* _The exercise_
Show each line of the records below that contains the string "grace", copying every such line in full.
+++ Raw data
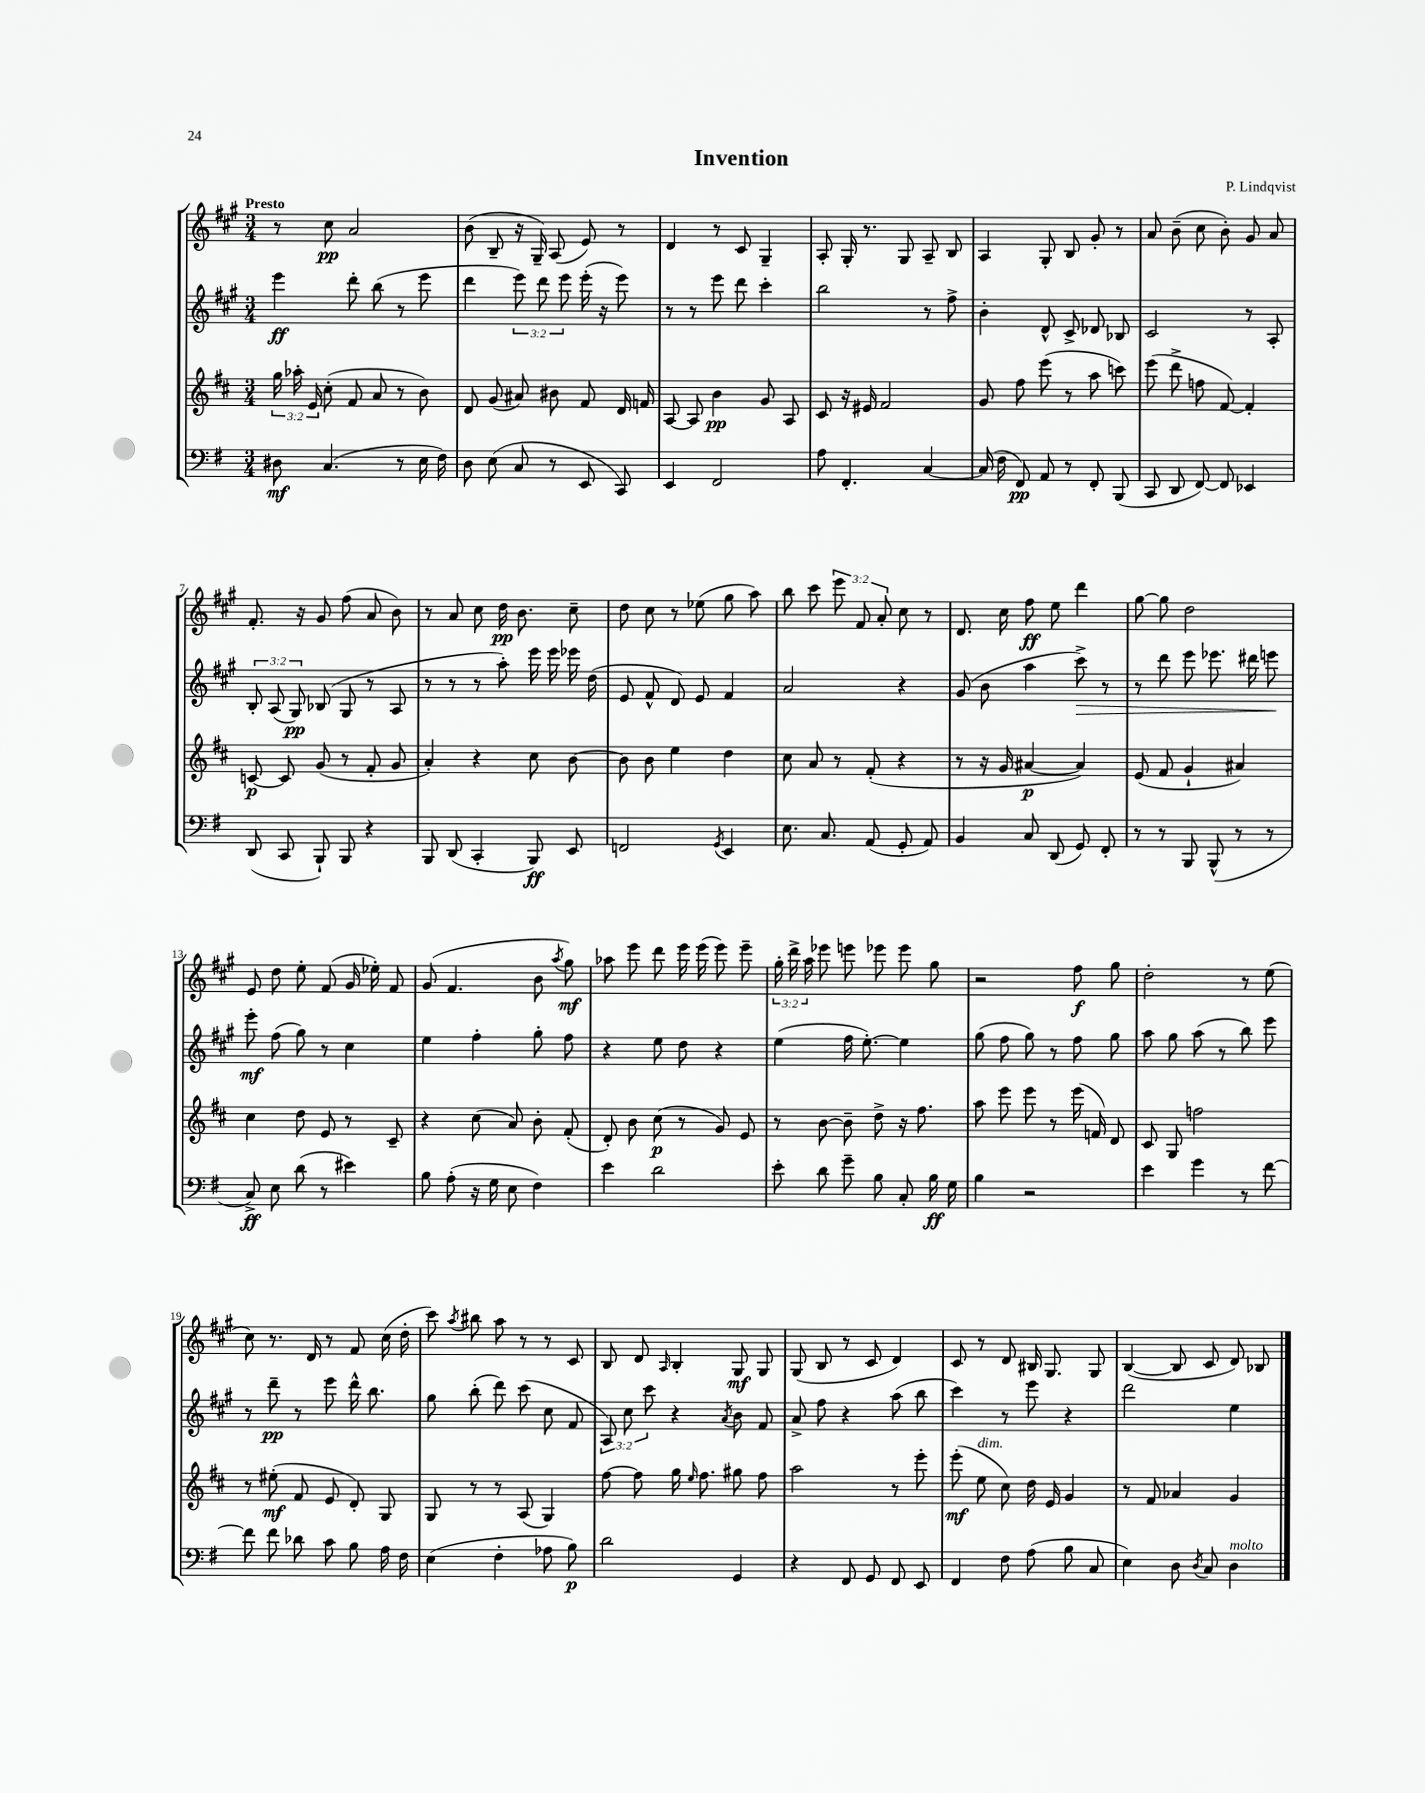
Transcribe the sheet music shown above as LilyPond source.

\header { title = "Invention" composer = "P. Lindqvist" }
<<
\new StaffGroup <<
\new Staff = "s0" {
    \clef treble \key a \major \numericTimeSignature \time 3/4 \override Staff.TupletNumber.text = #tuplet-number::calc-fraction-text \tempo "Presto"
    \autoBeamOff r8 cis''8\pp a'2 |
    b'8( b8-- r16 gis16--) a8( e'8) r8 |
    d'4 r8 cis'8 gis4-- |
    a8-. gis16-. r8. gis8 a8-- b8 |
    a4 gis8-. b8 gis'8-. r8 |
    a'8 b'8--( cis''8 b'8-.) gis'8 a'8 |
    fis'8.-. r16 gis'8 fis''8( a'8 b'8) |
    r8 a'8 cis''8 d''16\pp b'8. cis''8-- |
    d''8 cis''8 r8 ees''8( gis''8 a''8) |
    b''8 cis'''8 \tuplet 3/2 { e'''8 fis'8 a'8-. } cis''8 r8 |
    d'8. cis''16 fis''8\ff e''8 d'''4 |
    gis''8~ gis''8 d''2 |
    e'8 d''8 e''8-. fis'8( gis'16 ees''16-.) fis'8 |
    gis'8( fis'4. b'8 \acciaccatura { a''8 } gis''8\mf) |
    aes''8 e'''8 d'''8 e'''16 e'''16( e'''8) e'''8-- |
    \tuplet 3/2 { gis''16-. d'''16-> a''16 } ees'''8 e'''8 ees'''8 ees'''8 gis''8 |
    r2 fis''8\f gis''8 |
    d''2-. r8 e''8( |
    cis''8) r8. d'16 r8 fis'8 cis''16( d''16-. |
    cis'''8) \acciaccatura { a''8 } bis''8 a''8 r8 r8 cis'8 |
    b8 d'8 \grace { a16 } b4-. gis8\mf gis8 |
    gis8( b8 r8 cis'8 d'4) |
    cis'8 r8 d'8 bis16 gis8. gis8 |
    b4~( b8 cis'8 d'8) bes8 \bar "|." |
}
\new Staff = "s1" {
    \clef treble \key a \major \numericTimeSignature \time 3/4 \override Staff.TupletNumber.text = #tuplet-number::calc-fraction-text
    \autoBeamOff e'''4\ff d'''8-. b''8( r8 e'''8 |
    d'''4 \tuplet 3/2 { e'''8) d'''8 e'''8 } e'''16-.( r16 e'''8) |
    r8 r8 e'''8 d'''8 cis'''4-. |
    b''2 r8 fis''8-> |
    b'4-. d'8-^ cis'8-> des'8 bes8 |
    cis'2 r8 a8-. |
    \tuplet 3/2 { b8-. a8( gis8\pp) } bes8( gis8 r8 a8 |
    r8 r8 r8 a''8-.) e'''16 e'''16 ees'''16 d''16( |
    e'8 fis'8-^ d'8) e'8 fis'4 |
    a'2 r4 |
    gis'8( b'8 a''4 cis'''8->\>) r8 |
    r8 d'''8 e'''8 ees'''8. dis'''16 e'''8\! |
    e'''8-.\mf fis''8( gis''8) r8 cis''4 |
    e''4 fis''4-. gis''8-. fis''8 |
    r4 e''8 d''8 r4 |
    e''4( fis''16 e''8.~-.) e''4 |
    gis''8( fis''8 gis''8) r8 fis''8 gis''8 |
    a''8 gis''8 a''8( r8 b''8) e'''8 |
    r8 d'''8--\pp r8 e'''8 d'''16-^ b''8. |
    gis''8 b''8-.( d'''8) cis'''8( cis''8 fis'8 |
    \tuplet 3/2 { a8) cis''8 cis'''8 } r4 \acciaccatura { a'8 } b'8 fis'8 |
    a'8-> fis''8 r4 a''8( b''8 |
    cis'''4) r8 e'''8 r4 |
    d'''2 e''4 \bar "|." |
}
\new Staff = "s2" {
    \clef treble \key d \major \numericTimeSignature \time 3/4 \override Staff.TupletNumber.text = #tuplet-number::calc-fraction-text
    \autoBeamOff \tuplet 3/2 { g''16 aes''16-. e'16 } cis''8-.( fis'8 a'8 r8 b'8) |
    d'8 g'8( ais'8) bis'8 fis'8 d'16 f'16 |
    a8~ a8 b'4\pp g'8 a8 |
    cis'8 r16 eis'16 fis'2 |
    g'8 fis''8 e'''8( r8 a''8 c'''8) |
    e'''8( d'''8-> f''8 fis'8~) fis'4-. |
    c'8~\p c'8 g'8( r8 fis'8-. g'8 |
    a'4-.) r4 cis''8 b'8~ |
    b'8 b'8 e''4 d''4 |
    cis''8 a'8 r8 fis'8-.( r4 |
    r8 r16 g'16 ais'4~\p ais'4) |
    e'8( fis'8 g'4-! ais'4) |
    cis''4 d''8 e'8 r8 cis'8-- |
    r4 cis''8( a'8) b'8-. fis'8-.( |
    d'8-.) b'8 cis''8\p( r8 g'8) e'8 |
    r8 b'8~ b'8-- d''8-> r16 fis''8. |
    a''8 e'''8 e'''8 r8 e'''16( f'16) d'8 |
    cis'8 g8 f''2 |
    r8 eis''8-.\mf( fis'8 e'8 d'8-.) g8 |
    g8 r8 r8 a8( g4) |
    fis''8~ fis''8 g''16 \grace { e''16 } fis''8. gis''8 fis''8 |
    a''2 r8 e'''8-. |
    e'''8-.\mf( e''8^\markup { \italic "dim." } cis''8) d''16 e'16 g'4 |
    r8 fis'8 aes'4 g'4 \bar "|." |
}
\new Staff = "s3" {
    \clef bass \key g \major \numericTimeSignature \time 3/4
    \autoBeamOff dis8\mf c4.( r8 e16 fis16) |
    d8 e8( c8 r8 e,8 c,8) |
    e,4 fis,2 |
    a8 fis,4.-. c4~ |
    c16( fis16 fis,8\pp) a,8 r8 fis,8-. b,,8( |
    c,8 d,8 fis,8~) fis,8 ees,4 |
    d,8( c,8 b,,8-!) b,,8 r4 |
    b,,8 d,8( c,4-. b,,8\ff) e,8 |
    f,2 \acciaccatura { g,8 } e,4 |
    e8. c8. a,8( g,8-. a,8) |
    b,4 c8 d,8( g,8) fis,8-. |
    r8 r8 b,,8 b,,8-^( r8 r8 |
    c8->\ff) e8 d'8( r8 eis'4) |
    b8 a8-.( r16 g16 e8 fis4) |
    e'4 d'2 |
    e'8-. d'8 g'8-- b8 c8-. b16\ff g16 |
    b4 r2 |
    e'4 g'4 r8 fis'8~ |
    fis'8 fis'8 des'8 c'8 b8 a16 fis16 |
    e4( fis4-. aes8 b8\p) |
    d'2 g,4 |
    r4 fis,8 g,8 fis,8 e,8 |
    fis,4 fis8 a8( b8 c8 |
    e4) d8 \acciaccatura { d8 } c8 d4^\markup { \italic "molto" } \bar "|." |
}
>>
>>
++++++
* _Exercise output_
    b8 d'8 \grace { a16 } b4-. gis8\mf gis8 |
    fis''8~ fis''8 g''16 \grace { e''16 } fis''8. gis''8 fis''8 |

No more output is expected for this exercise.